WORK INSTRUCTION
Repeat the records exactly, minus the pictures.

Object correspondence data
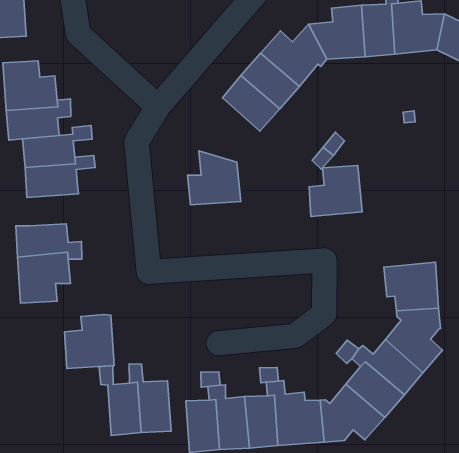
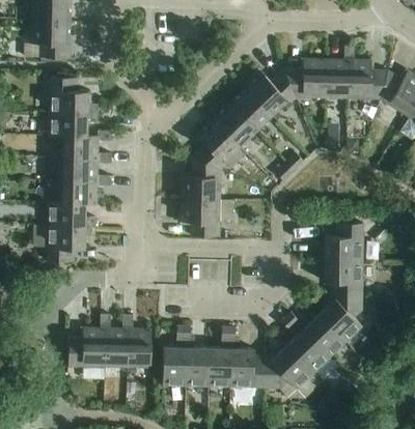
building: none -> [193,119,241,169]
building: [309,166,362,217] -> [325,223,364,259]
building: none -> [59,175,112,204]
building: none -> [182,198,221,236]
building: [65,314,114,369] -> [70,327,107,367]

REPLY
building: none -> [193,119,241,169]
building: [309,166,362,217] -> [325,223,364,259]
building: none -> [59,175,112,204]
building: none -> [182,198,221,236]
building: [65,314,114,369] -> [70,327,107,367]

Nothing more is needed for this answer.